(Spatial reasoning data)
==============================
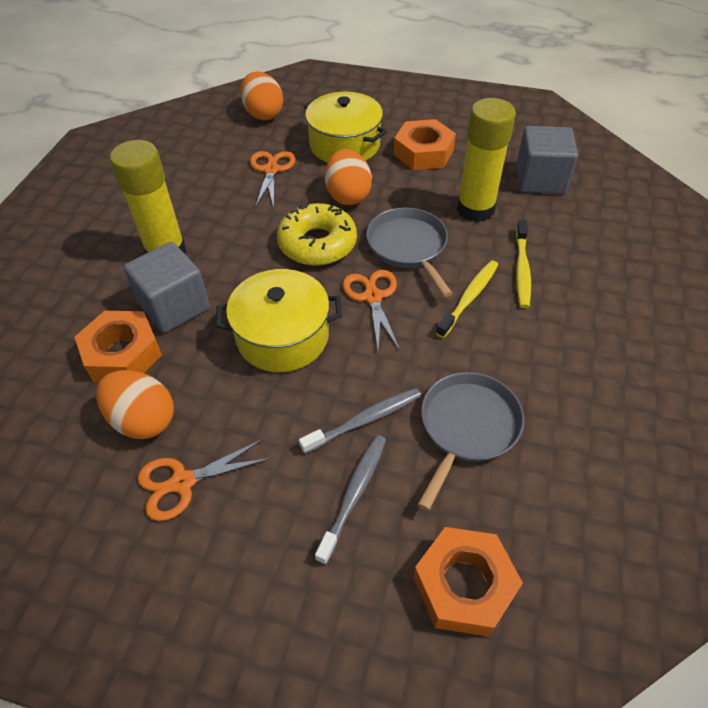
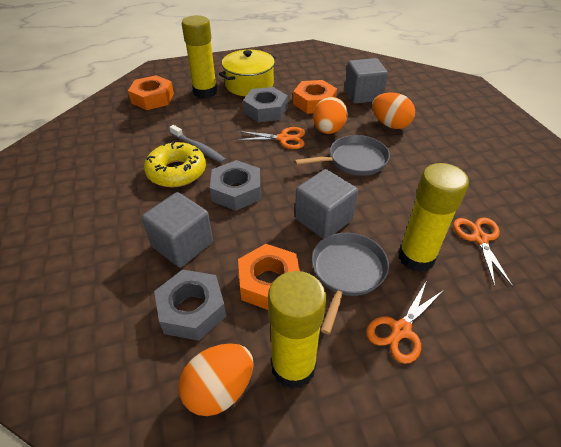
grey cube: 2 -> 3
grey nut: 0 -> 3
grey toothbrush: 2 -> 1
yellow glue stick: 2 -> 3
yellow pot: 2 -> 1
yellow toothbrush: 2 -> 0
==============================
● **Work instruction**
Exact copies of the line containing "grey toothbrush: 2 -> 1" and of every line after it through the end of the entries are all that should be output.

● **Exercise output**
grey toothbrush: 2 -> 1
yellow glue stick: 2 -> 3
yellow pot: 2 -> 1
yellow toothbrush: 2 -> 0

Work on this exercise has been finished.